== ACTIVITY ==
Repeat each record exactly, skipping the pictures.

== STORED DATA ==
::::

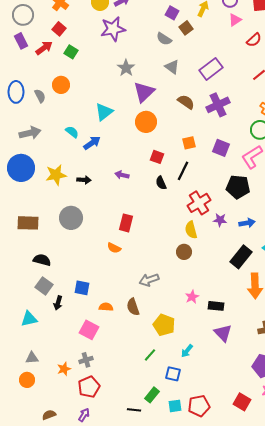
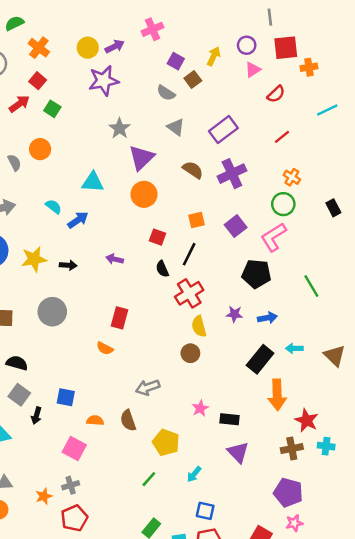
cyan triangle: (104, 112) -> (93, 182), turned 42
purple square: (221, 148) -> (236, 226), turned 30
red cross: (199, 203) -> (189, 293), moved
blue square: (173, 374) -> (205, 511), moved

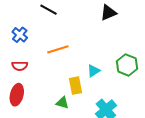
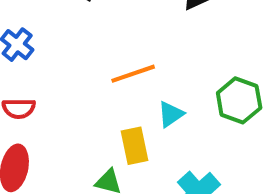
orange line: (58, 49) -> (133, 74), moved

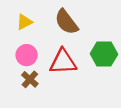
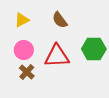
brown semicircle: (66, 22) -> (60, 20), size x0.7

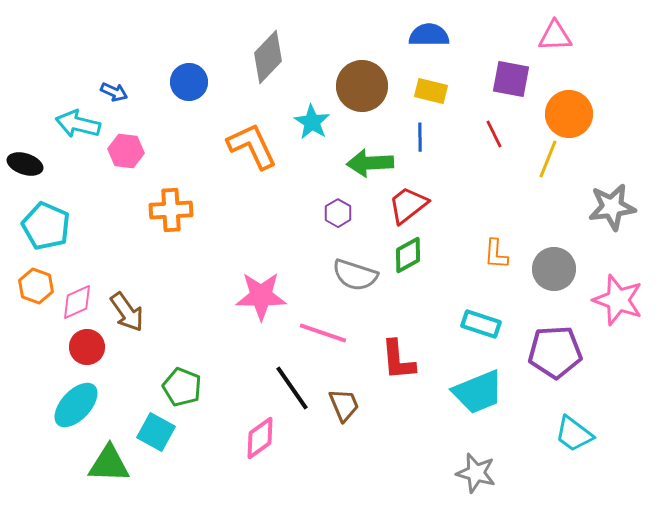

::::

== RESULT ==
cyan triangle: (104, 112) -> (93, 182), turned 42
purple square: (221, 148) -> (236, 226), turned 30
red cross: (199, 203) -> (189, 293), moved
blue square: (173, 374) -> (205, 511), moved

orange line: (58, 49) -> (133, 74), moved

brown semicircle: (66, 22) -> (60, 20), size x0.7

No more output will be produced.